> [Work required]: Starting at the top of the listing below, copy each line exactly, stopping after the line that contains "(372, 146) = (448, 216): green".

START Source records

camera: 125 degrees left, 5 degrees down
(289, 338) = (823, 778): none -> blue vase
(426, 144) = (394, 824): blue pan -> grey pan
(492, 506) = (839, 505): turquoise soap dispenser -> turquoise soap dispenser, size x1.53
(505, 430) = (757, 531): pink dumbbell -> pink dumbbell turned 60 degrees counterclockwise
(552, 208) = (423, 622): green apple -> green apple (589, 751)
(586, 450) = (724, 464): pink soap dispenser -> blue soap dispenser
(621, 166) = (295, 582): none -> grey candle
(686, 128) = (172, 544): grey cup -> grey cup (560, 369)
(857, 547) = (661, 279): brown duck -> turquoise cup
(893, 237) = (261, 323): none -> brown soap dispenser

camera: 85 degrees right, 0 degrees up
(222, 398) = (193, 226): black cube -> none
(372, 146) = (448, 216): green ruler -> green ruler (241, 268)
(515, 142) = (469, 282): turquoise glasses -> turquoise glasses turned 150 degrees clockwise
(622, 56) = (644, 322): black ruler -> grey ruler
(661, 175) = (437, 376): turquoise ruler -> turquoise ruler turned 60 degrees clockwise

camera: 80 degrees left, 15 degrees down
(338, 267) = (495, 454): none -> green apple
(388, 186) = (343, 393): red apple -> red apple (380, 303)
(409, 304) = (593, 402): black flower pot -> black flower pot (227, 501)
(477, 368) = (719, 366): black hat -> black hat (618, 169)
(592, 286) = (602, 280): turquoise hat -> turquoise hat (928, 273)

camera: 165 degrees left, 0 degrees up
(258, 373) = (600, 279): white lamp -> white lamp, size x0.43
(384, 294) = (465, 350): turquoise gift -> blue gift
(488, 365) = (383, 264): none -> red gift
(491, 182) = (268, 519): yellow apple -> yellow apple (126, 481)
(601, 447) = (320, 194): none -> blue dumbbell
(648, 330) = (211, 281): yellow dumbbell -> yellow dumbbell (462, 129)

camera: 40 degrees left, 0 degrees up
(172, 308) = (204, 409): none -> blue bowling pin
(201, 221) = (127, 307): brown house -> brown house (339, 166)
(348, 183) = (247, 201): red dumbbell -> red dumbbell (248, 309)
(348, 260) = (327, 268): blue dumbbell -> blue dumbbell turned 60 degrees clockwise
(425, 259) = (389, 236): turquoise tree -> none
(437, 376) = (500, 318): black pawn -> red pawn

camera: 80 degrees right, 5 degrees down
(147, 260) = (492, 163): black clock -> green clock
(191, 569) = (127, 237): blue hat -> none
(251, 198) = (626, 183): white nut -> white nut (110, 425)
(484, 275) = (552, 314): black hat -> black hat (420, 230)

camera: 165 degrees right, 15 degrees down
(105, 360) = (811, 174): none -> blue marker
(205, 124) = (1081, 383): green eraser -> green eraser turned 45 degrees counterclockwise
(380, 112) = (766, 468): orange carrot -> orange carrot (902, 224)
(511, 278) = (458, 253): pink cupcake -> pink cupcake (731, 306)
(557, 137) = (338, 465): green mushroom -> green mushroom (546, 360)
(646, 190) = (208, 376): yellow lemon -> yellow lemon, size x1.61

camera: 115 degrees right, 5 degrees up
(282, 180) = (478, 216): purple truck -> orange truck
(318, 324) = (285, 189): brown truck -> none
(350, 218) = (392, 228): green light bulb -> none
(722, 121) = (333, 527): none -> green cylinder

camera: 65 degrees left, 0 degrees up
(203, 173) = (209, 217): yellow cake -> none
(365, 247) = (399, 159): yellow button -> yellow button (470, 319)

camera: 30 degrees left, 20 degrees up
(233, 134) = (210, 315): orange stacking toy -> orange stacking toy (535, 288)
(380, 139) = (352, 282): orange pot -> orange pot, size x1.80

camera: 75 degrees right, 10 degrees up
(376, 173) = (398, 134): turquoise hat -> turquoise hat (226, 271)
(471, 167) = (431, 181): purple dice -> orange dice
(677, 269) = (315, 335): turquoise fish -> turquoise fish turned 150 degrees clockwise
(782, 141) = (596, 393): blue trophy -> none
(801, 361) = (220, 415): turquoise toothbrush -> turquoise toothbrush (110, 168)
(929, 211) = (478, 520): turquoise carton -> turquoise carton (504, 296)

END Source records

> [Your solution]:
camera: 125 degrees left, 5 degrees down
(289, 338) = (823, 778): none -> blue vase
(426, 144) = (394, 824): blue pan -> grey pan
(492, 506) = (839, 505): turquoise soap dispenser -> turquoise soap dispenser, size x1.53
(505, 430) = (757, 531): pink dumbbell -> pink dumbbell turned 60 degrees counterclockwise
(552, 208) = (423, 622): green apple -> green apple (589, 751)
(586, 450) = (724, 464): pink soap dispenser -> blue soap dispenser
(621, 166) = (295, 582): none -> grey candle
(686, 128) = (172, 544): grey cup -> grey cup (560, 369)
(857, 547) = (661, 279): brown duck -> turquoise cup
(893, 237) = (261, 323): none -> brown soap dispenser

camera: 85 degrees right, 0 degrees up
(222, 398) = (193, 226): black cube -> none
(372, 146) = (448, 216): green ruler -> green ruler (241, 268)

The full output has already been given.